→ **Task brief**
Reproduce, exactly, the lines of the material below from the line containing "SCALE1 pin SCK: A12 -> B5" through the line containing "SERVO1 pin PWM: B5 -> B4", with both end lines included and nothing else.
+++++
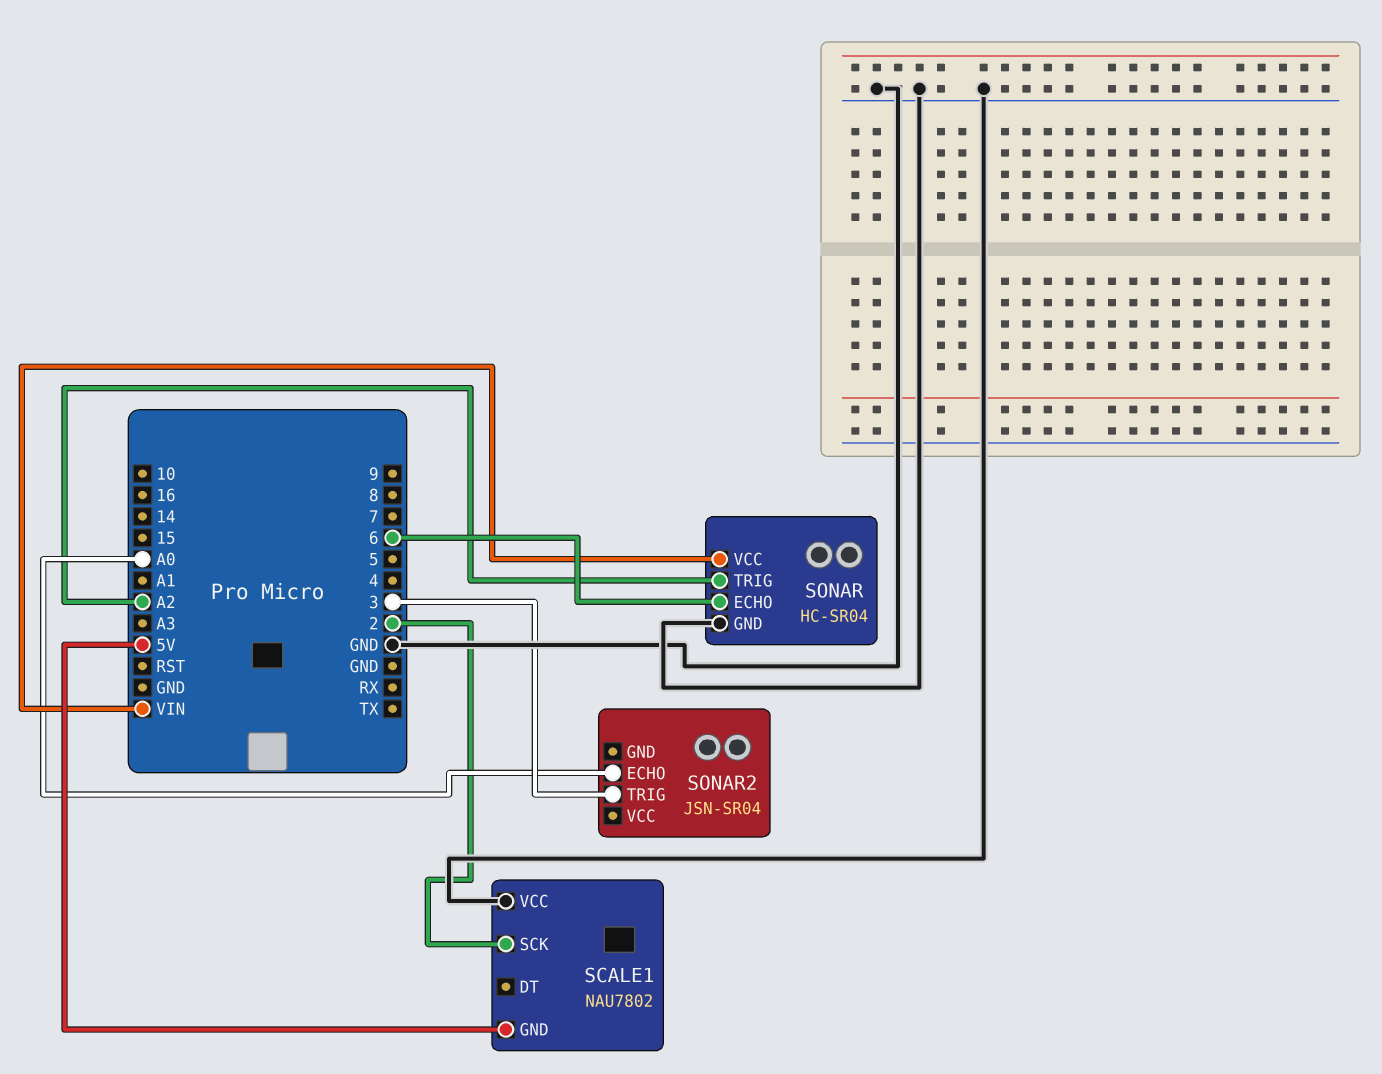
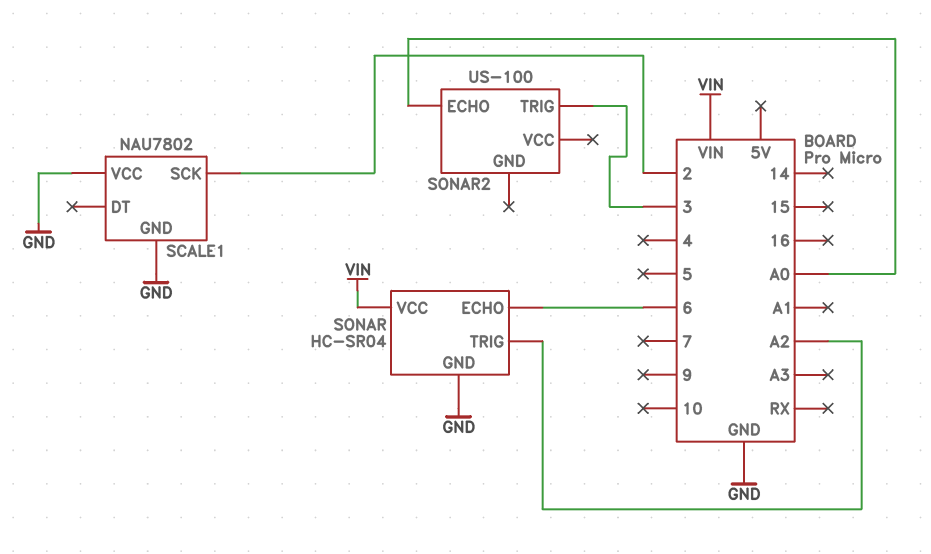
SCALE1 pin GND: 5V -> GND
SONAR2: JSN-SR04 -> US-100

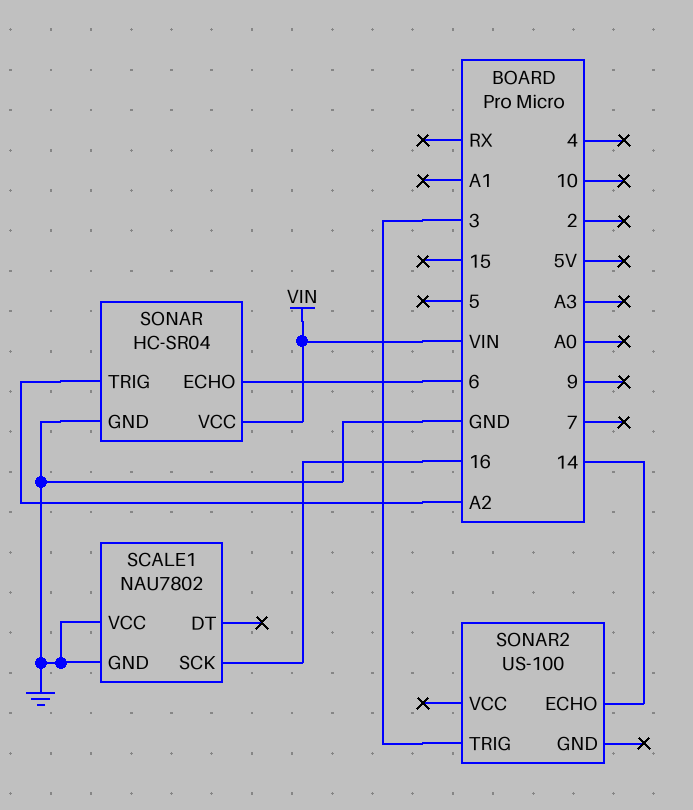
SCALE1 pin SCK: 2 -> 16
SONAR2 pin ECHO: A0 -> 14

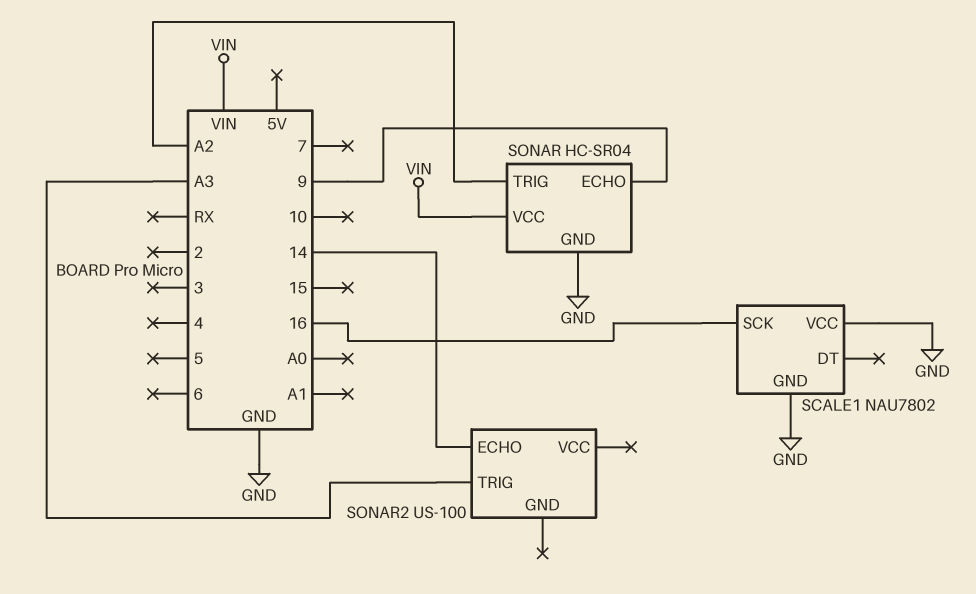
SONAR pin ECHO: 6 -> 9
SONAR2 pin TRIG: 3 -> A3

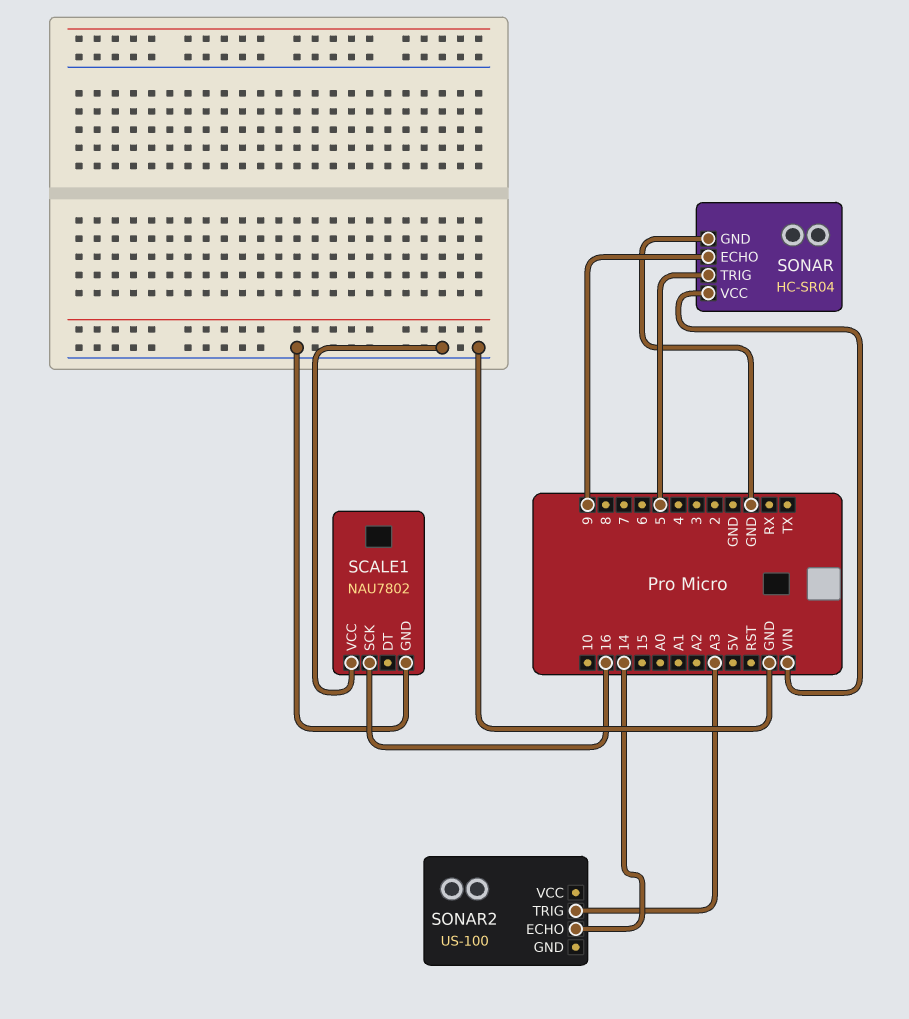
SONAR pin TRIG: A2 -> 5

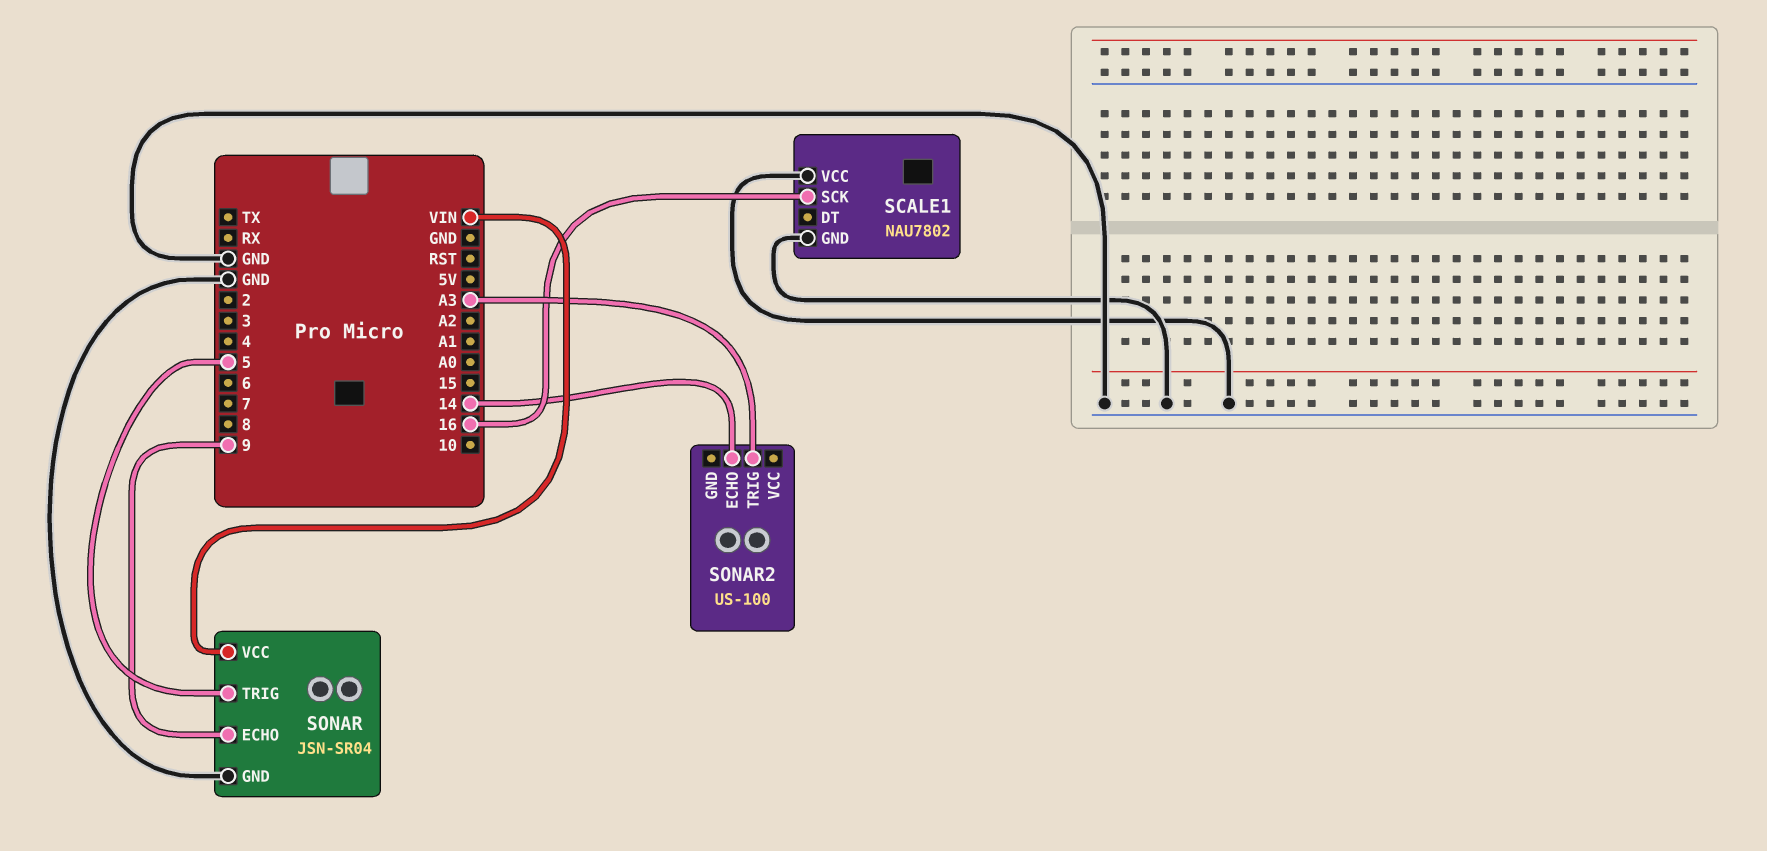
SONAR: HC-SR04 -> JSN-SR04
+++++
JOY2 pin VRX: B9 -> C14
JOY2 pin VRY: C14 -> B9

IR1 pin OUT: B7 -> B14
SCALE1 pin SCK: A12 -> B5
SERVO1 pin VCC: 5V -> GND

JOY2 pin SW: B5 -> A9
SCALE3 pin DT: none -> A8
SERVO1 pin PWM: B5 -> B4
+++++
→ **Solution to the problem**
SCALE1 pin SCK: A12 -> B5
SERVO1 pin VCC: 5V -> GND

JOY2 pin SW: B5 -> A9
SCALE3 pin DT: none -> A8
SERVO1 pin PWM: B5 -> B4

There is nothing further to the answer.